**EXERCISE AIM**:
Type out all of the lines below word for word, leaving the pictures out.

+++ GIVEN RECORDS

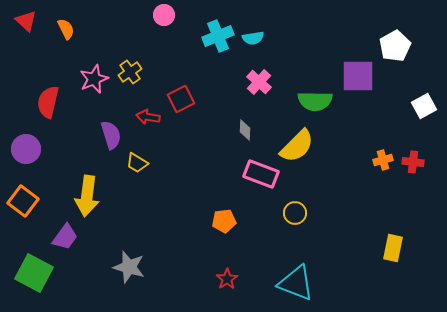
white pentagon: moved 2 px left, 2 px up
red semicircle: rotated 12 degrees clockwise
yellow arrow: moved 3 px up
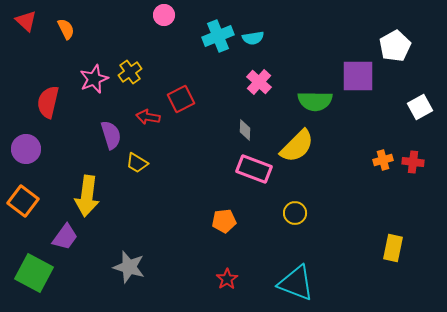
white square: moved 4 px left, 1 px down
pink rectangle: moved 7 px left, 5 px up
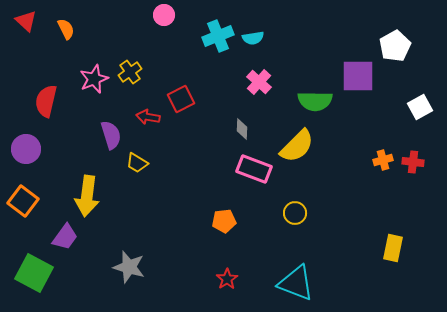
red semicircle: moved 2 px left, 1 px up
gray diamond: moved 3 px left, 1 px up
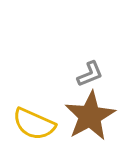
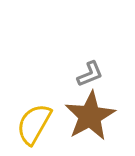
yellow semicircle: rotated 96 degrees clockwise
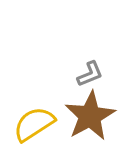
yellow semicircle: rotated 27 degrees clockwise
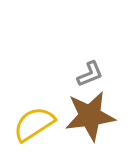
brown star: rotated 21 degrees clockwise
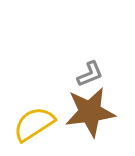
brown star: moved 4 px up
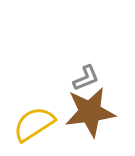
gray L-shape: moved 4 px left, 4 px down
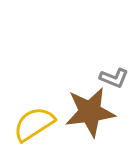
gray L-shape: moved 28 px right; rotated 44 degrees clockwise
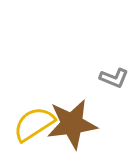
brown star: moved 18 px left, 12 px down
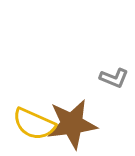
yellow semicircle: rotated 123 degrees counterclockwise
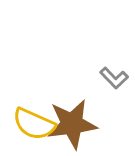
gray L-shape: rotated 24 degrees clockwise
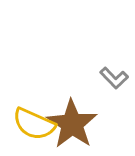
brown star: rotated 30 degrees counterclockwise
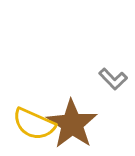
gray L-shape: moved 1 px left, 1 px down
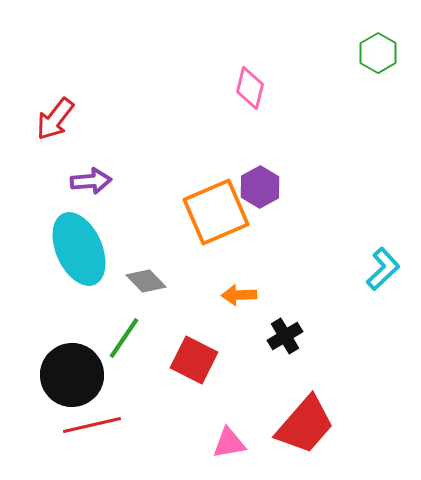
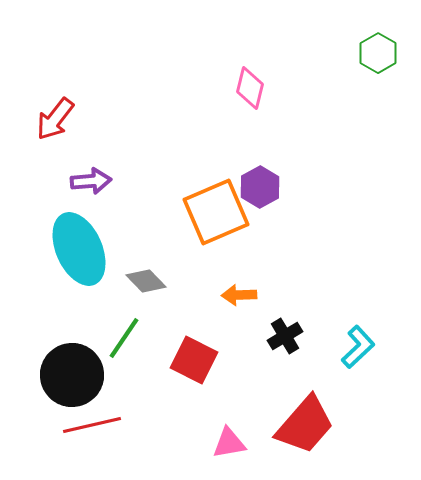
cyan L-shape: moved 25 px left, 78 px down
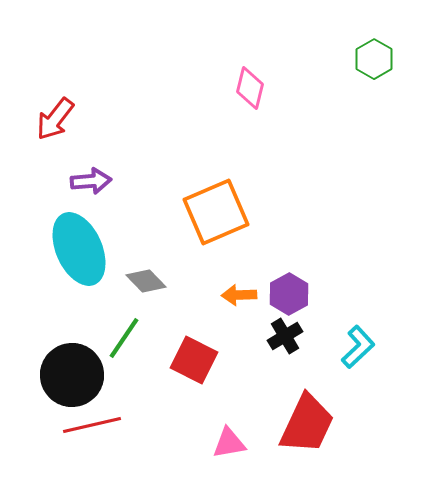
green hexagon: moved 4 px left, 6 px down
purple hexagon: moved 29 px right, 107 px down
red trapezoid: moved 2 px right, 1 px up; rotated 16 degrees counterclockwise
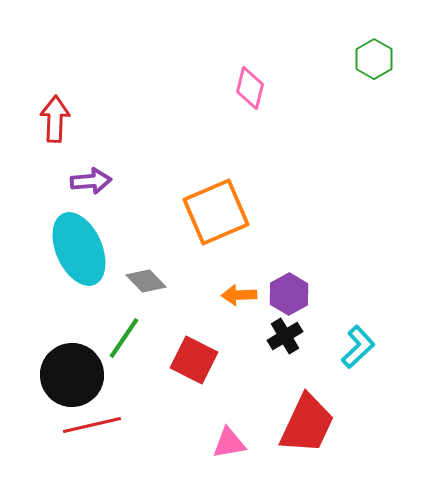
red arrow: rotated 144 degrees clockwise
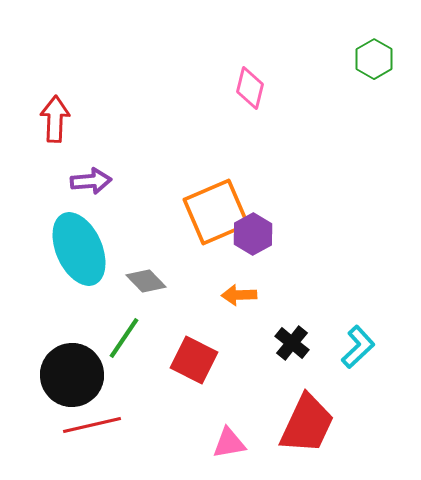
purple hexagon: moved 36 px left, 60 px up
black cross: moved 7 px right, 7 px down; rotated 20 degrees counterclockwise
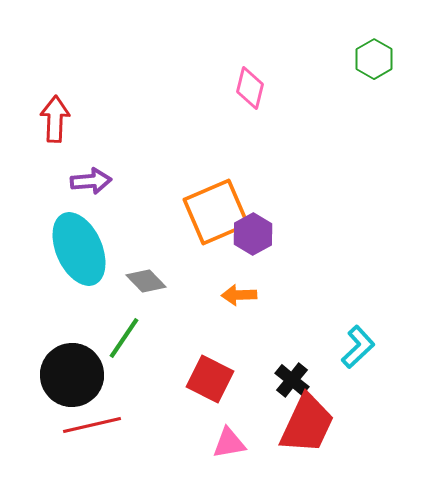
black cross: moved 37 px down
red square: moved 16 px right, 19 px down
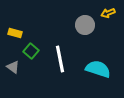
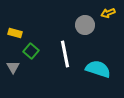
white line: moved 5 px right, 5 px up
gray triangle: rotated 24 degrees clockwise
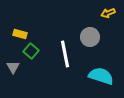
gray circle: moved 5 px right, 12 px down
yellow rectangle: moved 5 px right, 1 px down
cyan semicircle: moved 3 px right, 7 px down
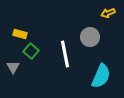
cyan semicircle: rotated 95 degrees clockwise
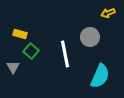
cyan semicircle: moved 1 px left
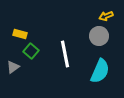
yellow arrow: moved 2 px left, 3 px down
gray circle: moved 9 px right, 1 px up
gray triangle: rotated 24 degrees clockwise
cyan semicircle: moved 5 px up
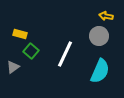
yellow arrow: rotated 32 degrees clockwise
white line: rotated 36 degrees clockwise
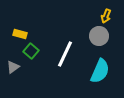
yellow arrow: rotated 80 degrees counterclockwise
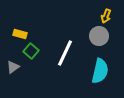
white line: moved 1 px up
cyan semicircle: rotated 10 degrees counterclockwise
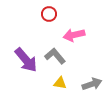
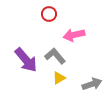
yellow triangle: moved 1 px left, 5 px up; rotated 40 degrees counterclockwise
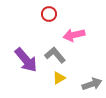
gray L-shape: moved 1 px up
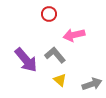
yellow triangle: moved 1 px right, 2 px down; rotated 48 degrees counterclockwise
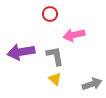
red circle: moved 1 px right
gray L-shape: moved 1 px down; rotated 30 degrees clockwise
purple arrow: moved 5 px left, 8 px up; rotated 120 degrees clockwise
yellow triangle: moved 5 px left, 1 px up
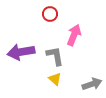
pink arrow: rotated 125 degrees clockwise
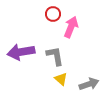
red circle: moved 3 px right
pink arrow: moved 3 px left, 8 px up
yellow triangle: moved 6 px right
gray arrow: moved 3 px left
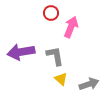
red circle: moved 2 px left, 1 px up
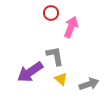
purple arrow: moved 9 px right, 20 px down; rotated 24 degrees counterclockwise
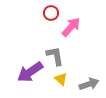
pink arrow: rotated 20 degrees clockwise
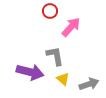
red circle: moved 1 px left, 2 px up
purple arrow: rotated 132 degrees counterclockwise
yellow triangle: moved 2 px right
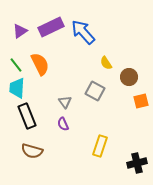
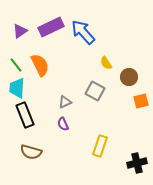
orange semicircle: moved 1 px down
gray triangle: rotated 40 degrees clockwise
black rectangle: moved 2 px left, 1 px up
brown semicircle: moved 1 px left, 1 px down
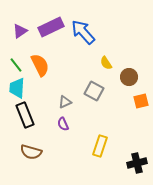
gray square: moved 1 px left
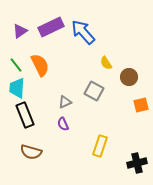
orange square: moved 4 px down
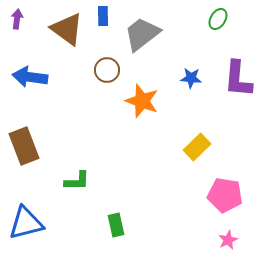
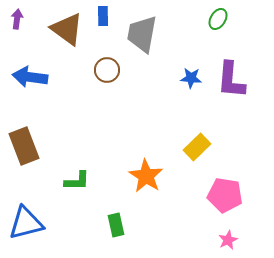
gray trapezoid: rotated 42 degrees counterclockwise
purple L-shape: moved 7 px left, 1 px down
orange star: moved 4 px right, 75 px down; rotated 12 degrees clockwise
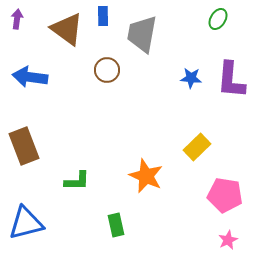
orange star: rotated 8 degrees counterclockwise
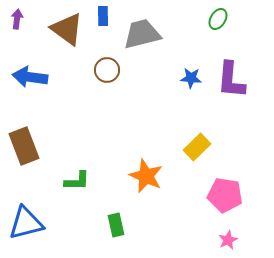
gray trapezoid: rotated 66 degrees clockwise
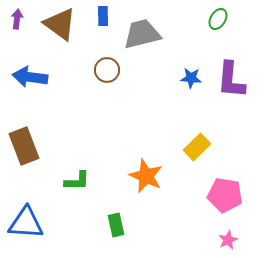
brown triangle: moved 7 px left, 5 px up
blue triangle: rotated 18 degrees clockwise
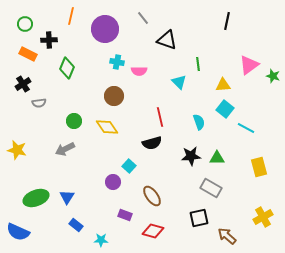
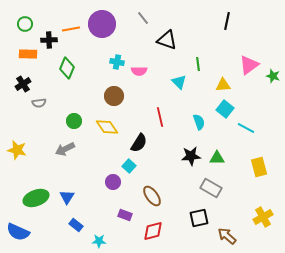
orange line at (71, 16): moved 13 px down; rotated 66 degrees clockwise
purple circle at (105, 29): moved 3 px left, 5 px up
orange rectangle at (28, 54): rotated 24 degrees counterclockwise
black semicircle at (152, 143): moved 13 px left; rotated 42 degrees counterclockwise
red diamond at (153, 231): rotated 30 degrees counterclockwise
cyan star at (101, 240): moved 2 px left, 1 px down
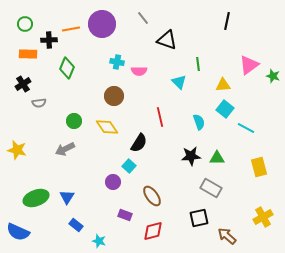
cyan star at (99, 241): rotated 16 degrees clockwise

++++++

**EXERCISE SOLUTION**:
white pentagon: moved 2 px left, 2 px up
red semicircle: rotated 12 degrees clockwise
yellow arrow: moved 3 px up
white square: moved 4 px left, 1 px down
pink rectangle: moved 7 px left, 5 px up
red semicircle: moved 2 px left, 1 px up
gray diamond: moved 3 px left, 1 px up
yellow semicircle: rotated 96 degrees clockwise
yellow semicircle: rotated 27 degrees clockwise
brown star: rotated 21 degrees clockwise
brown star: moved 4 px up
gray L-shape: moved 4 px left, 4 px down
gray L-shape: moved 28 px right; rotated 44 degrees clockwise
brown star: moved 18 px left, 12 px down
yellow semicircle: rotated 123 degrees counterclockwise
gray L-shape: rotated 24 degrees clockwise
brown star: rotated 30 degrees counterclockwise
gray L-shape: moved 1 px left, 1 px down
cyan L-shape: moved 25 px left, 78 px down
green hexagon: moved 4 px left, 6 px down
purple hexagon: moved 29 px right, 107 px down
red trapezoid: moved 2 px right, 1 px up; rotated 16 degrees counterclockwise
red arrow: rotated 144 degrees clockwise
purple hexagon: moved 36 px left, 60 px up
black cross: moved 7 px right, 7 px down; rotated 20 degrees counterclockwise
black cross: moved 37 px down
red square: moved 16 px right, 19 px down
white line: moved 5 px right, 5 px up
gray triangle: rotated 24 degrees clockwise
gray circle: moved 5 px right, 12 px down
yellow rectangle: moved 5 px right, 1 px down
cyan semicircle: moved 3 px right, 7 px down
cyan semicircle: rotated 95 degrees clockwise
cyan semicircle: moved 1 px left
yellow arrow: moved 2 px left, 3 px down
gray circle: moved 9 px right, 1 px up
gray triangle: rotated 24 degrees clockwise
cyan semicircle: moved 5 px up
yellow arrow: rotated 32 degrees clockwise
white line: rotated 36 degrees clockwise
yellow arrow: rotated 80 degrees counterclockwise
white line: moved 1 px up
cyan semicircle: rotated 10 degrees counterclockwise
yellow triangle: moved 1 px left, 5 px up; rotated 40 degrees counterclockwise
gray L-shape: moved 1 px up
yellow triangle: moved 1 px right, 2 px down; rotated 48 degrees counterclockwise
red circle: moved 1 px right
gray L-shape: moved 1 px down; rotated 30 degrees clockwise
purple arrow: moved 5 px left, 8 px up; rotated 120 degrees clockwise
yellow triangle: moved 5 px left, 1 px up
pink arrow: rotated 125 degrees clockwise
red circle: moved 3 px right
pink arrow: moved 3 px left, 8 px up
yellow triangle: moved 6 px right
gray arrow: moved 3 px left
red circle: moved 2 px left, 1 px up
purple arrow: moved 9 px right, 20 px down; rotated 24 degrees counterclockwise
pink arrow: rotated 20 degrees clockwise
red circle: moved 1 px left, 2 px up
purple arrow: rotated 132 degrees counterclockwise
yellow triangle: moved 2 px right
orange semicircle: moved 1 px down
gray triangle: rotated 40 degrees clockwise
black rectangle: moved 2 px left, 1 px up
brown semicircle: moved 1 px left, 1 px down
gray square: moved 1 px left
orange square: moved 4 px down
gray trapezoid: rotated 42 degrees counterclockwise
purple L-shape: moved 7 px left, 1 px down
orange star: moved 4 px right, 75 px down; rotated 12 degrees clockwise
orange star: rotated 8 degrees counterclockwise
gray trapezoid: rotated 66 degrees clockwise
brown triangle: moved 7 px left, 5 px up
blue triangle: rotated 18 degrees clockwise
orange line at (71, 16): moved 13 px down; rotated 66 degrees clockwise
purple circle at (105, 29): moved 3 px left, 5 px up
orange rectangle at (28, 54): rotated 24 degrees counterclockwise
black semicircle at (152, 143): moved 13 px left; rotated 42 degrees counterclockwise
red diamond at (153, 231): rotated 30 degrees counterclockwise
cyan star at (101, 240): moved 2 px left, 1 px down
cyan star at (99, 241): rotated 16 degrees clockwise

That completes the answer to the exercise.